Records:
○ ○ ○ ○ ○ ○ ○
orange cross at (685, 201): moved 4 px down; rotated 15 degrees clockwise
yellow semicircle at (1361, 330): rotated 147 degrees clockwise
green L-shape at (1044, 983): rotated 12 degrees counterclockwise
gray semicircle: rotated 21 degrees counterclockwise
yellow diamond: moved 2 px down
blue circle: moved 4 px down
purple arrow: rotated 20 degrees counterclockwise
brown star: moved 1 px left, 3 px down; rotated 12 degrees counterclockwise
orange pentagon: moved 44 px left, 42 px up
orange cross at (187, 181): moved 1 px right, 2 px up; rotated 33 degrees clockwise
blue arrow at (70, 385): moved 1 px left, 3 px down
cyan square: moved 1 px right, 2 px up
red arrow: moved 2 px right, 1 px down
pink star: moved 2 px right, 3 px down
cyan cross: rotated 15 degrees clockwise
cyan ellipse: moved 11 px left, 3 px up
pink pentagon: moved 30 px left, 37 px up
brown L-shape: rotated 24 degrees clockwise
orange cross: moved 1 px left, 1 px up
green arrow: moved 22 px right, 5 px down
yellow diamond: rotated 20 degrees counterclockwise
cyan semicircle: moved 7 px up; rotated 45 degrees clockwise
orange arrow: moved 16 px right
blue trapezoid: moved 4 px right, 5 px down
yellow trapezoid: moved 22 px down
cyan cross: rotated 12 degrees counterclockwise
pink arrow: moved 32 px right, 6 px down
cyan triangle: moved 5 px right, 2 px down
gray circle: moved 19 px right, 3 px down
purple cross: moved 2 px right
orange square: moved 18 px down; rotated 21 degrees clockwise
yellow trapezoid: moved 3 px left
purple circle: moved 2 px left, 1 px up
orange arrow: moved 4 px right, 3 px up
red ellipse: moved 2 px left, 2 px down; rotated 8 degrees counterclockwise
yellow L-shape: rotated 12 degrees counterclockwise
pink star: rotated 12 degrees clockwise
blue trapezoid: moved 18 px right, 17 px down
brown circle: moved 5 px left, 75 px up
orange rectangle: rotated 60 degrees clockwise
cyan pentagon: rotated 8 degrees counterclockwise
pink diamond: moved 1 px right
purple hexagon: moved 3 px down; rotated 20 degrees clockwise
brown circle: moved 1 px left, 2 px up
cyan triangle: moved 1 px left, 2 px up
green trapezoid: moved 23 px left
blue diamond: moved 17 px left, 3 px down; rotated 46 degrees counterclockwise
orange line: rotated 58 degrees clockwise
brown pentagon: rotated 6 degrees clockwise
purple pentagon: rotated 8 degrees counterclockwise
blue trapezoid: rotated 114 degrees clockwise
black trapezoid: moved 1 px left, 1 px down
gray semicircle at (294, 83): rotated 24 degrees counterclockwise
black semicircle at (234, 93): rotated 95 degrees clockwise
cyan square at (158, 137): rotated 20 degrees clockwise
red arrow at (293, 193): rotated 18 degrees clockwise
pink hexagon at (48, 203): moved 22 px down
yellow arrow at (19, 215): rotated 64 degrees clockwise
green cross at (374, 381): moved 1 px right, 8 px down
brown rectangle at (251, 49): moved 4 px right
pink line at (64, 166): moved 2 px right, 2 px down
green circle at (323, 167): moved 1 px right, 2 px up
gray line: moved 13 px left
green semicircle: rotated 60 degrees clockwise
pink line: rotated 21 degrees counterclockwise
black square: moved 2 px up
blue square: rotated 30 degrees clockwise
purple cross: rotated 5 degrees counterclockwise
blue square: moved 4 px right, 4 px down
○ ○ ○ ○ ○ ○ ○
EXERCISE: Copy every line of the listing above word for word, in its original order.

REPLY:
orange cross at (685, 201): moved 4 px down; rotated 15 degrees clockwise
yellow semicircle at (1361, 330): rotated 147 degrees clockwise
green L-shape at (1044, 983): rotated 12 degrees counterclockwise
gray semicircle: rotated 21 degrees counterclockwise
yellow diamond: moved 2 px down
blue circle: moved 4 px down
purple arrow: rotated 20 degrees counterclockwise
brown star: moved 1 px left, 3 px down; rotated 12 degrees counterclockwise
orange pentagon: moved 44 px left, 42 px up
orange cross at (187, 181): moved 1 px right, 2 px up; rotated 33 degrees clockwise
blue arrow at (70, 385): moved 1 px left, 3 px down
cyan square: moved 1 px right, 2 px up
red arrow: moved 2 px right, 1 px down
pink star: moved 2 px right, 3 px down
cyan cross: rotated 15 degrees clockwise
cyan ellipse: moved 11 px left, 3 px up
pink pentagon: moved 30 px left, 37 px up
brown L-shape: rotated 24 degrees clockwise
orange cross: moved 1 px left, 1 px up
green arrow: moved 22 px right, 5 px down
yellow diamond: rotated 20 degrees counterclockwise
cyan semicircle: moved 7 px up; rotated 45 degrees clockwise
orange arrow: moved 16 px right
blue trapezoid: moved 4 px right, 5 px down
yellow trapezoid: moved 22 px down
cyan cross: rotated 12 degrees counterclockwise
pink arrow: moved 32 px right, 6 px down
cyan triangle: moved 5 px right, 2 px down
gray circle: moved 19 px right, 3 px down
purple cross: moved 2 px right
orange square: moved 18 px down; rotated 21 degrees clockwise
yellow trapezoid: moved 3 px left
purple circle: moved 2 px left, 1 px up
orange arrow: moved 4 px right, 3 px up
red ellipse: moved 2 px left, 2 px down; rotated 8 degrees counterclockwise
yellow L-shape: rotated 12 degrees counterclockwise
pink star: rotated 12 degrees clockwise
blue trapezoid: moved 18 px right, 17 px down
brown circle: moved 5 px left, 75 px up
orange rectangle: rotated 60 degrees clockwise
cyan pentagon: rotated 8 degrees counterclockwise
pink diamond: moved 1 px right
purple hexagon: moved 3 px down; rotated 20 degrees clockwise
brown circle: moved 1 px left, 2 px up
cyan triangle: moved 1 px left, 2 px up
green trapezoid: moved 23 px left
blue diamond: moved 17 px left, 3 px down; rotated 46 degrees counterclockwise
orange line: rotated 58 degrees clockwise
brown pentagon: rotated 6 degrees clockwise
purple pentagon: rotated 8 degrees counterclockwise
blue trapezoid: rotated 114 degrees clockwise
black trapezoid: moved 1 px left, 1 px down
gray semicircle at (294, 83): rotated 24 degrees counterclockwise
black semicircle at (234, 93): rotated 95 degrees clockwise
cyan square at (158, 137): rotated 20 degrees clockwise
red arrow at (293, 193): rotated 18 degrees clockwise
pink hexagon at (48, 203): moved 22 px down
yellow arrow at (19, 215): rotated 64 degrees clockwise
green cross at (374, 381): moved 1 px right, 8 px down
brown rectangle at (251, 49): moved 4 px right
pink line at (64, 166): moved 2 px right, 2 px down
green circle at (323, 167): moved 1 px right, 2 px up
gray line: moved 13 px left
green semicircle: rotated 60 degrees clockwise
pink line: rotated 21 degrees counterclockwise
black square: moved 2 px up
blue square: rotated 30 degrees clockwise
purple cross: rotated 5 degrees counterclockwise
blue square: moved 4 px right, 4 px down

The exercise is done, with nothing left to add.